*SOURCE DATA*.

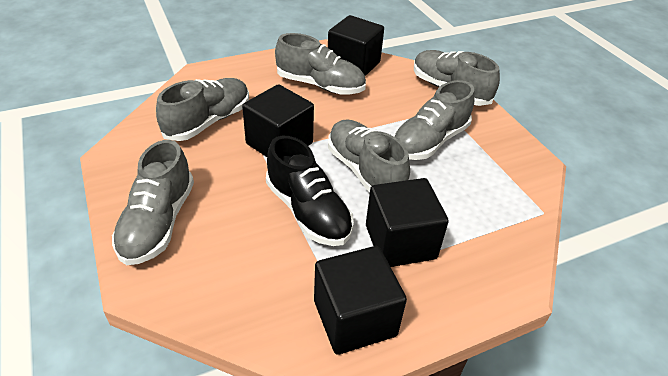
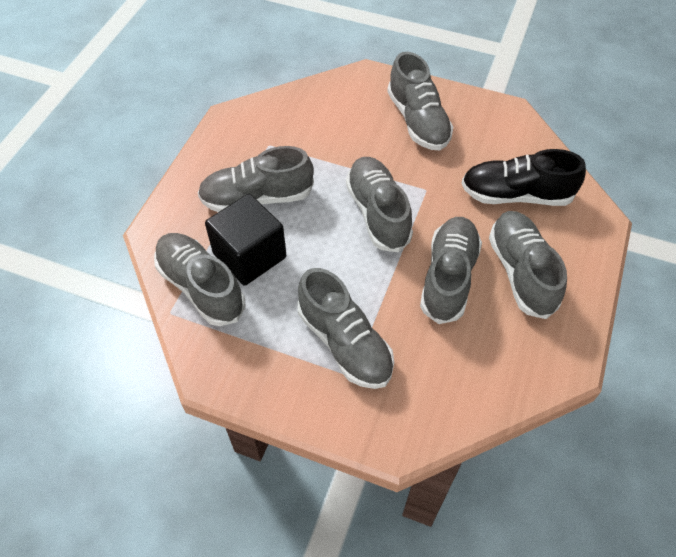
black cube: 4 -> 1
grey shoe: 6 -> 7

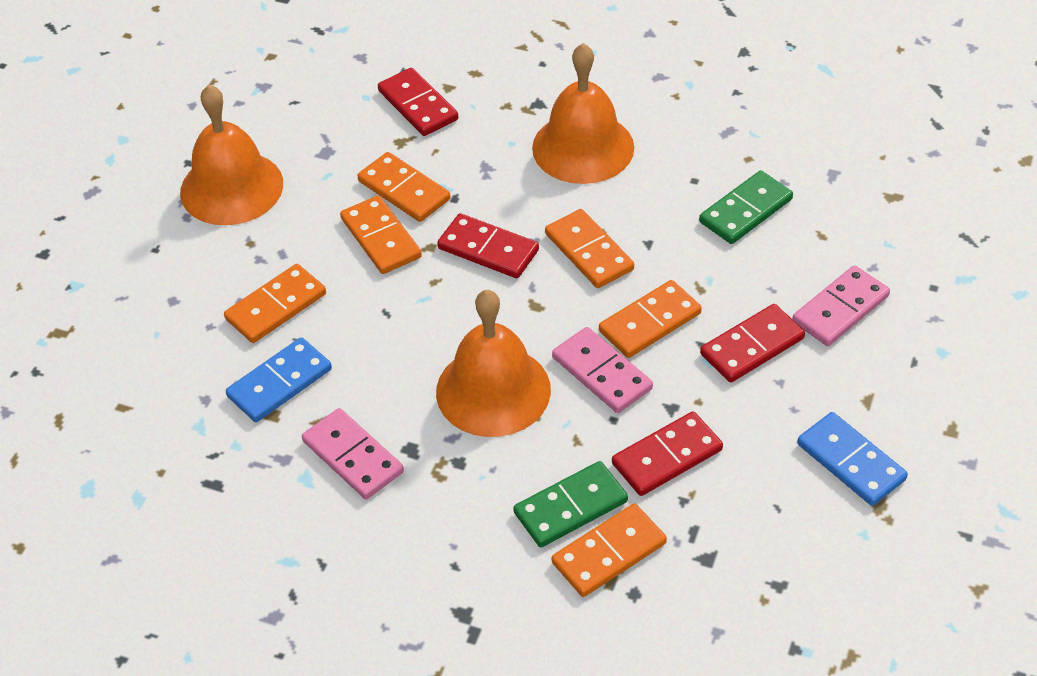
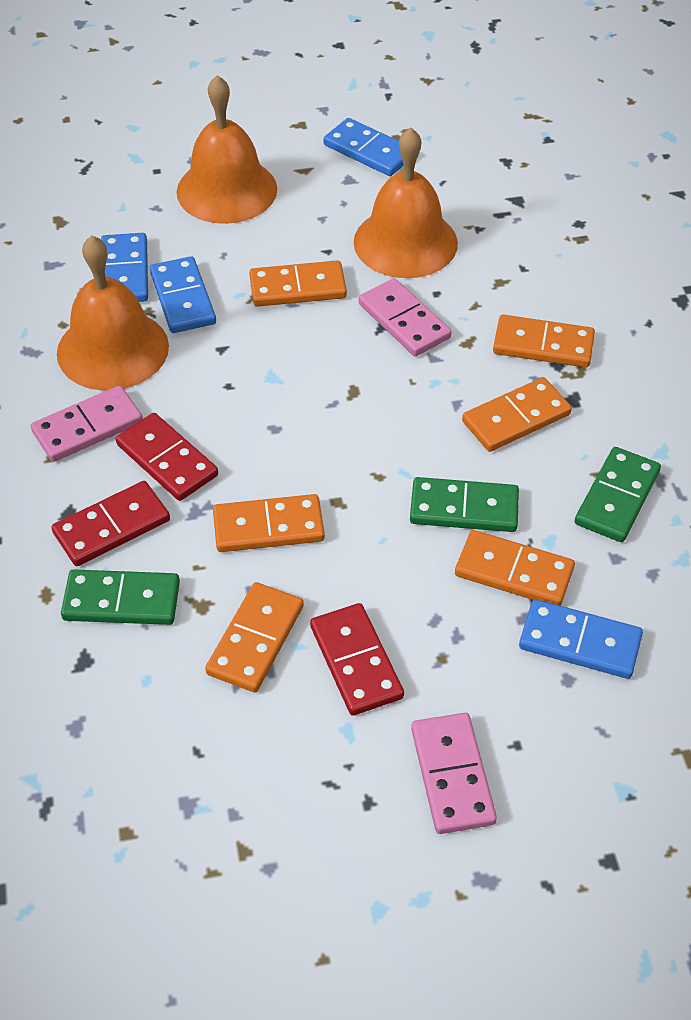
blue domino: 2 -> 4
green domino: 2 -> 3
red domino: 4 -> 3

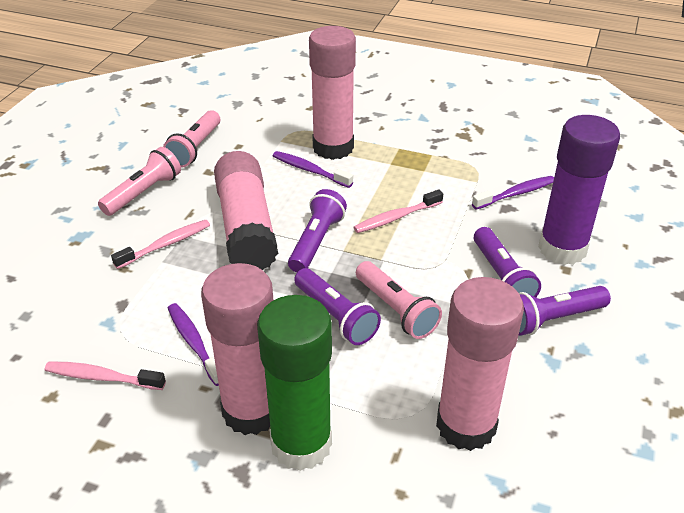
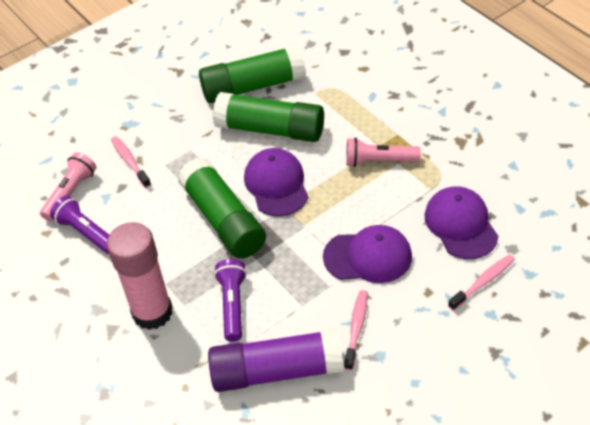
green glue stick: 1 -> 3
pink flashlight: 3 -> 2
pink glue stick: 4 -> 1
purple cap: 0 -> 3
purple flashlight: 4 -> 2
purple toothbrush: 3 -> 0

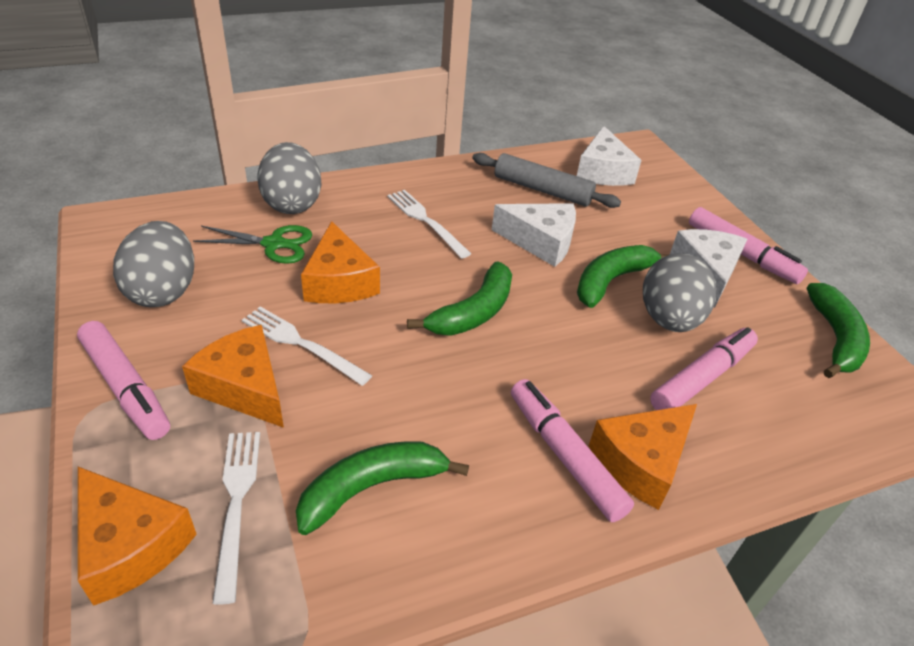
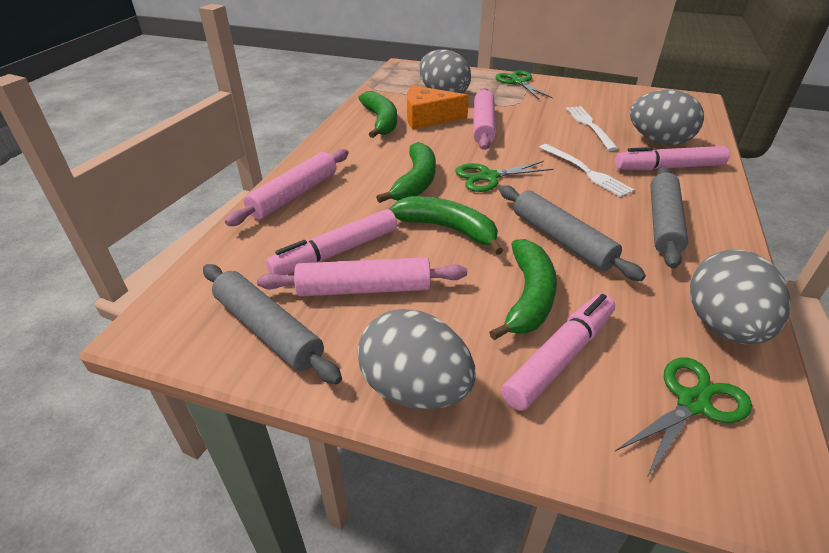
green scissors: 1 -> 3
grey egg: 3 -> 4
grey rolling pin: 1 -> 3
orange cheese: 4 -> 1
pink marker: 4 -> 3
pink rolling pin: 0 -> 3
white cheese: 3 -> 0
white fork: 3 -> 2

*AIM OF THE EXERCISE*. Report every line from the listing above where the string "domino" can be found.

*FINISHED EXERCISE*.
blue domino: 2 -> 4
green domino: 2 -> 3
red domino: 4 -> 3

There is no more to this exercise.